»»

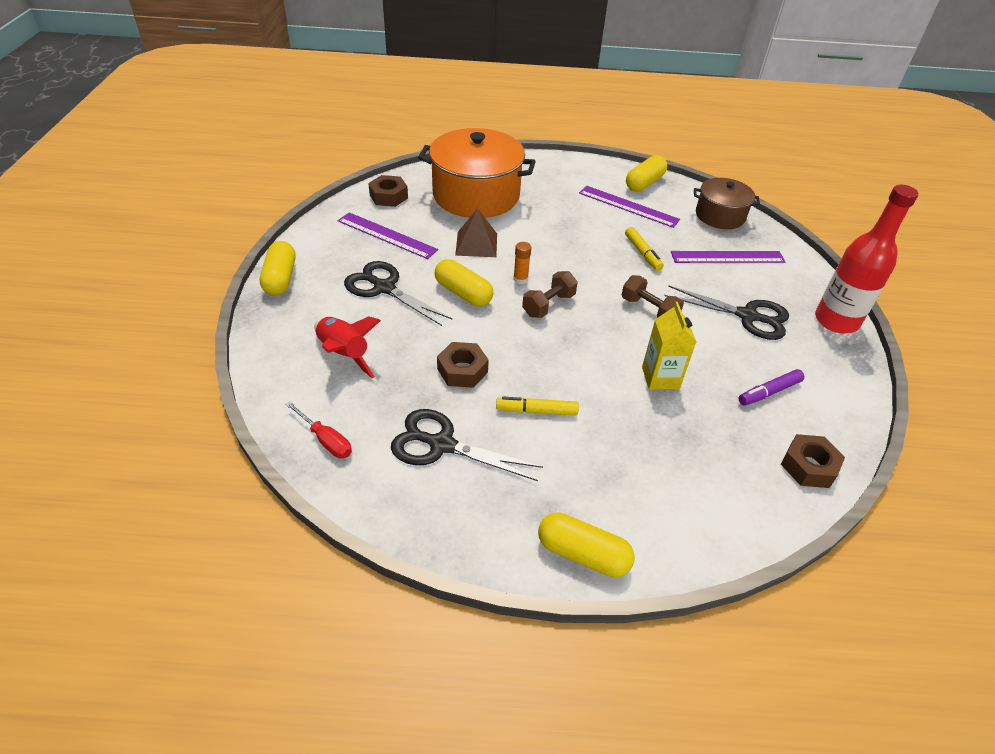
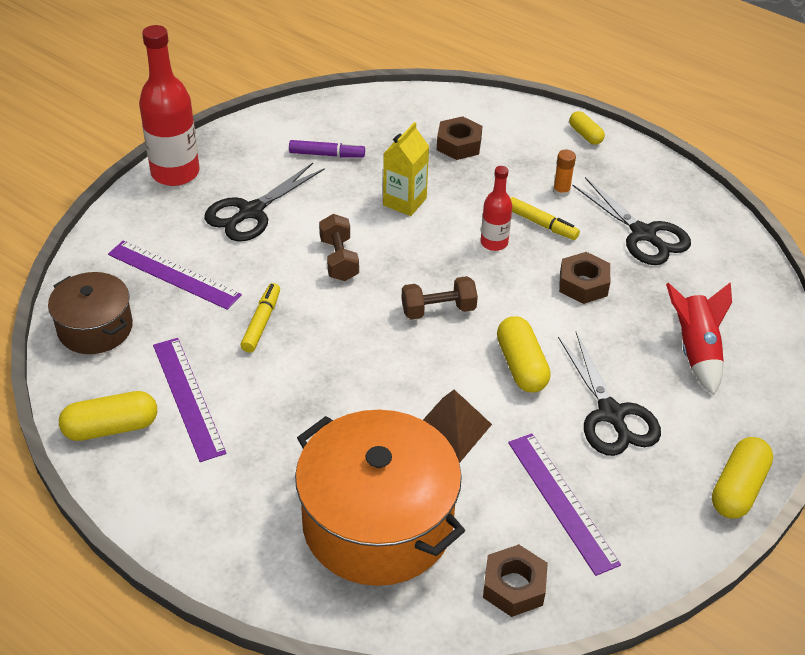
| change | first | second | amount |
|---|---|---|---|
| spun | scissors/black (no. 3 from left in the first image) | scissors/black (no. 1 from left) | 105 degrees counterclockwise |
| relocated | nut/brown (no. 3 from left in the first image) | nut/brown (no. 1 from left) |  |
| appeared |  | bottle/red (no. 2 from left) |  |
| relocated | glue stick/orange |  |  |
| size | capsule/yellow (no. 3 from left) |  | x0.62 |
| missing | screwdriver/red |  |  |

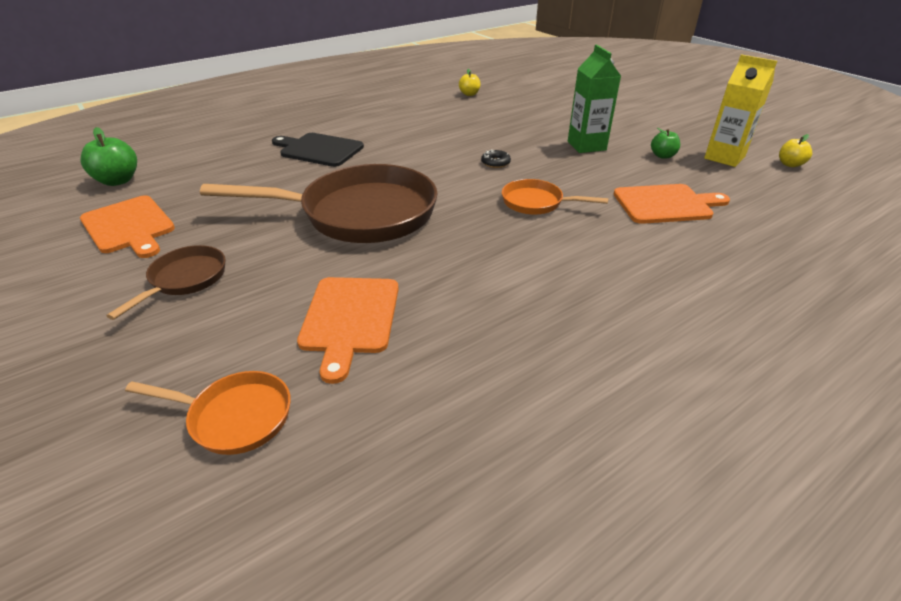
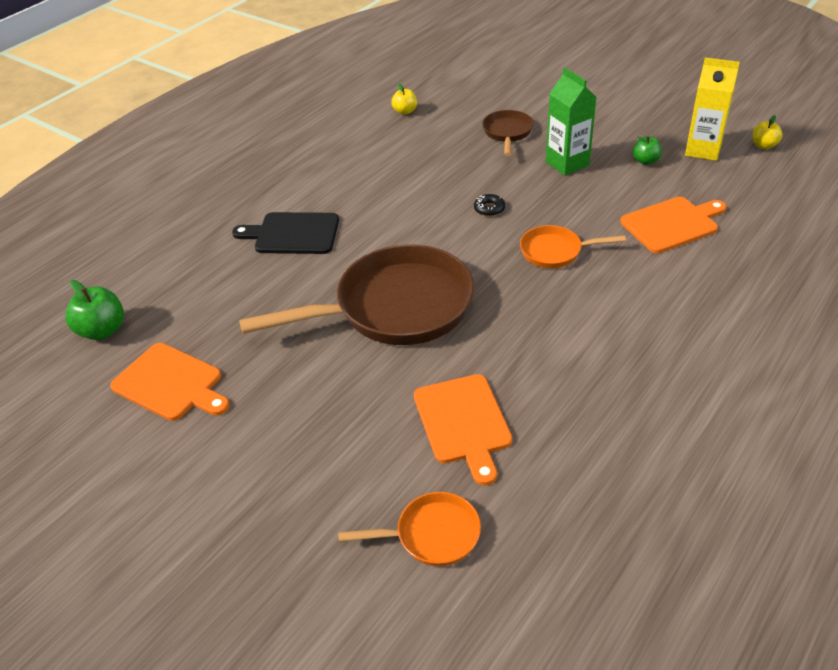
| change | first | second | amount |
|---|---|---|---|
| relocated | pan/brown (no. 1 from left in the first image) | pan/brown (no. 2 from left) |  |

««

TASK REQUIREMENTS> Every record above must be printed exactly, except for its images.

WRITTEN RESPONSE>
| change | first | second | amount |
|---|---|---|---|
| spun | scissors/black (no. 3 from left in the first image) | scissors/black (no. 1 from left) | 105 degrees counterclockwise |
| relocated | nut/brown (no. 3 from left in the first image) | nut/brown (no. 1 from left) |  |
| appeared |  | bottle/red (no. 2 from left) |  |
| relocated | glue stick/orange |  |  |
| size | capsule/yellow (no. 3 from left) |  | x0.62 |
| missing | screwdriver/red |  |  |

| change | first | second | amount |
|---|---|---|---|
| relocated | pan/brown (no. 1 from left in the first image) | pan/brown (no. 2 from left) |  |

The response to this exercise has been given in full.